Restating the records exactly is the whole task.

BEGIN

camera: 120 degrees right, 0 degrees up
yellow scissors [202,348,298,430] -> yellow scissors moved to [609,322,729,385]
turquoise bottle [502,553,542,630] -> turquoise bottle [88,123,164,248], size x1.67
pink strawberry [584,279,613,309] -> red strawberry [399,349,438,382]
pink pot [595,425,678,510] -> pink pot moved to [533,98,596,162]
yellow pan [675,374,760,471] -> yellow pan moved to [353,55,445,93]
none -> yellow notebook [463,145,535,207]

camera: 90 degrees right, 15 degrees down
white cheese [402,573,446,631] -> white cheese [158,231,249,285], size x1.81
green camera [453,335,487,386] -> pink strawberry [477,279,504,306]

END

■ Reply:
camera: 120 degrees right, 0 degrees up
yellow scissors [202,348,298,430] -> yellow scissors moved to [609,322,729,385]
turquoise bottle [502,553,542,630] -> turquoise bottle [88,123,164,248], size x1.67
pink strawberry [584,279,613,309] -> red strawberry [399,349,438,382]
pink pot [595,425,678,510] -> pink pot moved to [533,98,596,162]
yellow pan [675,374,760,471] -> yellow pan moved to [353,55,445,93]
none -> yellow notebook [463,145,535,207]

camera: 90 degrees right, 15 degrees down
white cheese [402,573,446,631] -> white cheese [158,231,249,285], size x1.81
green camera [453,335,487,386] -> pink strawberry [477,279,504,306]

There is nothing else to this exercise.